**WHAT YOU ARE ASKED TO DO**. Return all of the data exactly as written, without the pictures.

**LISTED ENTRIES**.

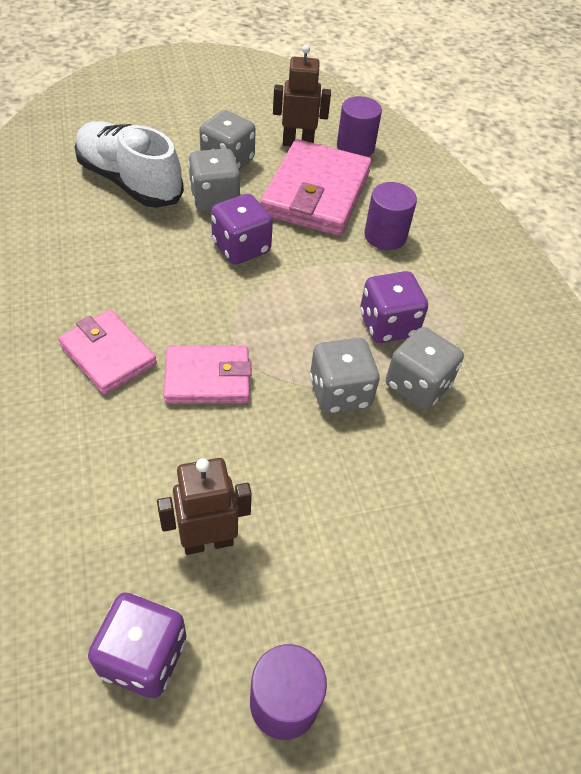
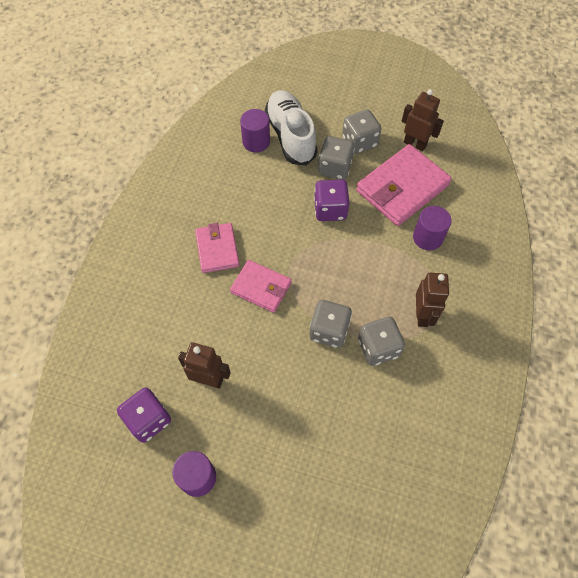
camera: 35 degrees right, 10 degrees up
(355, 147) = (453, 161): purple cylinder -> purple cylinder (256, 142)
(388, 325) = (387, 301): purple dice -> none
(442, 323) = (422, 315): none -> brown robot

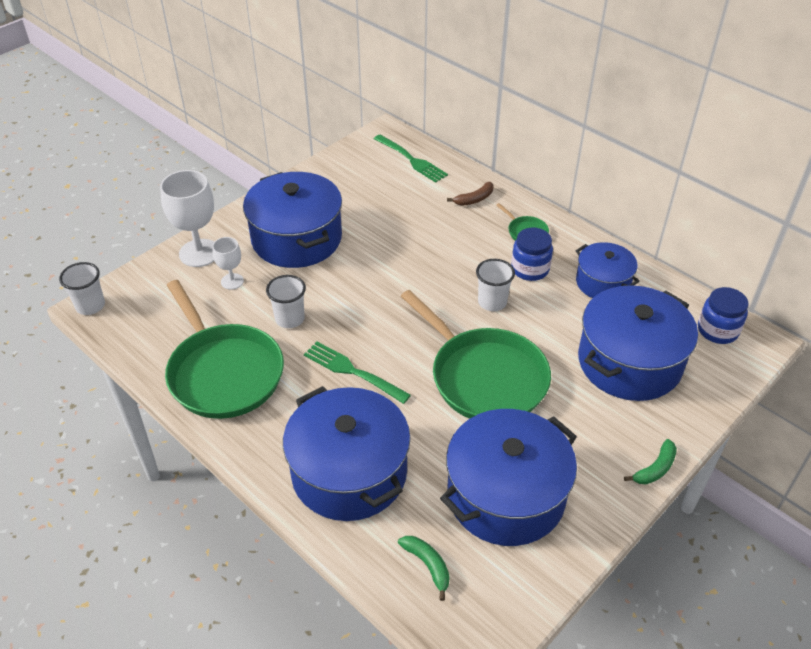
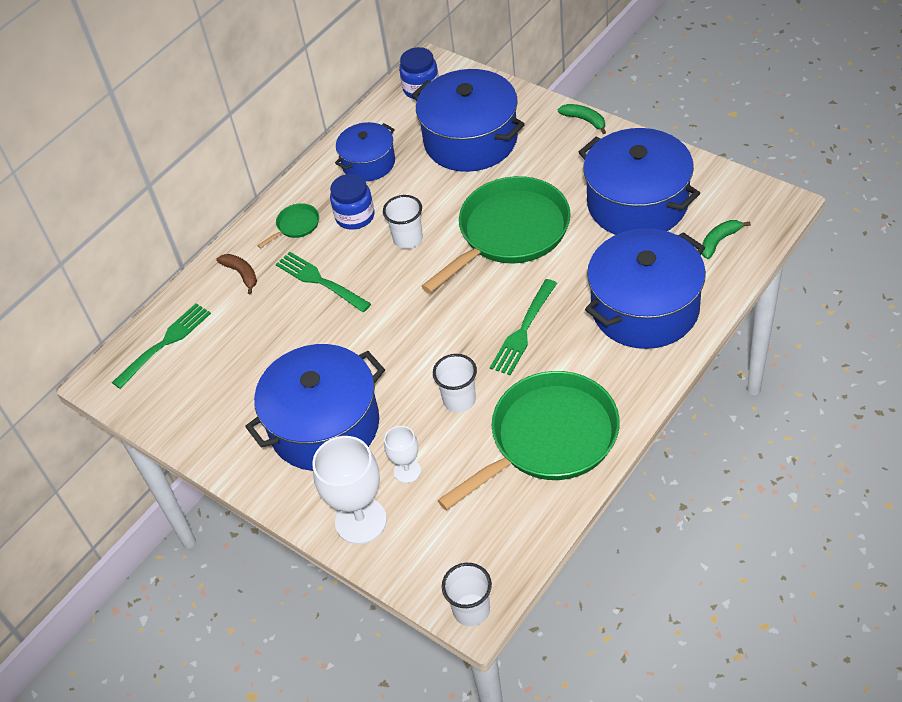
camera: 90 degrees left, 5 degrees up
(453, 244) = (321, 281): none -> green fork

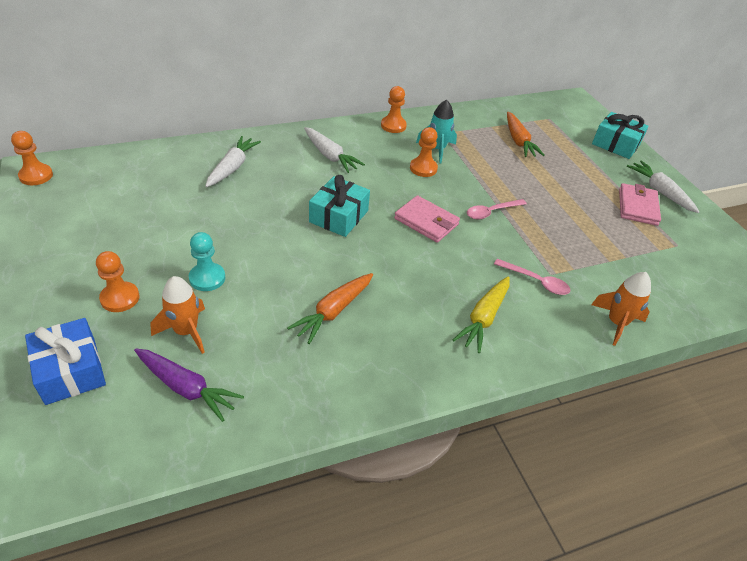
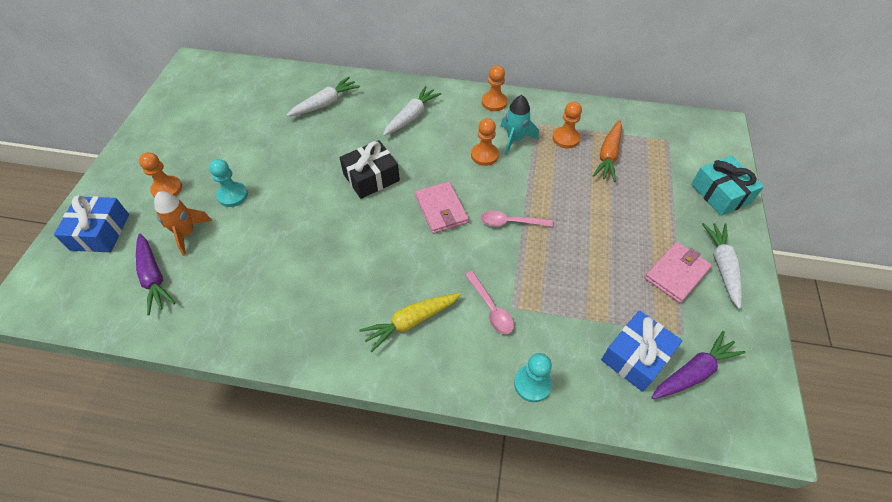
camera: 35 degrees right, 10 degrees up
(36, 176) = (189, 69): orange pawn -> orange pawn (566, 138)
(330, 156) = (411, 116): white carrot -> white carrot turned 135 degrees counterclockwise
(333, 311) = (297, 261): orange carrot -> none
(338, 216) = (371, 177): turquoise gift -> black gift
(616, 323) = (532, 384): orange rocket -> turquoise pawn
(664, 272) = (636, 356): none -> blue gift
(706, 267) = (693, 372): none -> purple carrot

**SOLVED PROBLEM**.
camera: 35 degrees right, 10 degrees up
(355, 147) = (453, 161): purple cylinder -> purple cylinder (256, 142)
(388, 325) = (387, 301): purple dice -> none
(442, 323) = (422, 315): none -> brown robot

camera: 90 degrees left, 5 degrees up
(453, 244) = (321, 281): none -> green fork

camera: 35 degrees right, 10 degrees up
(36, 176) = (189, 69): orange pawn -> orange pawn (566, 138)
(330, 156) = (411, 116): white carrot -> white carrot turned 135 degrees counterclockwise
(333, 311) = (297, 261): orange carrot -> none
(338, 216) = (371, 177): turquoise gift -> black gift
(616, 323) = (532, 384): orange rocket -> turquoise pawn
(664, 272) = (636, 356): none -> blue gift
(706, 267) = (693, 372): none -> purple carrot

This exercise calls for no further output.